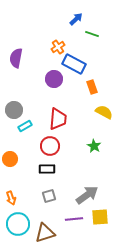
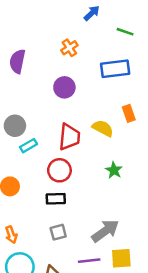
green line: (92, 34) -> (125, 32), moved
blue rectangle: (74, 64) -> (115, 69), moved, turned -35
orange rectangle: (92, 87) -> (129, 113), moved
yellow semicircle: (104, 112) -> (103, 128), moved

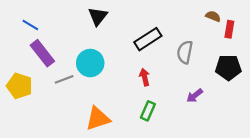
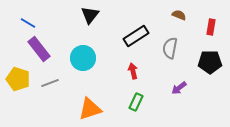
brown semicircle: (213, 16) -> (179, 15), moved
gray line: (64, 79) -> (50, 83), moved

---

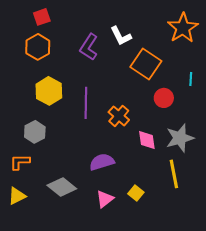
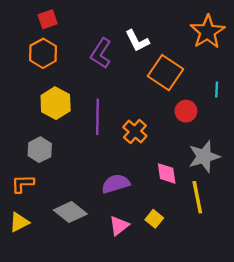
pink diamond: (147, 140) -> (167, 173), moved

▶ Instructions to follow: The material above holds pictures; leave them out. Repeat exactly the lines from the one containing "yellow semicircle: (104, 112)" through the one containing "gray line: (64, 79) -> (50, 83), moved", and nothing else.

▶ Response:
yellow semicircle: (104, 112) -> (103, 128), moved

brown semicircle: (213, 16) -> (179, 15), moved
gray line: (64, 79) -> (50, 83), moved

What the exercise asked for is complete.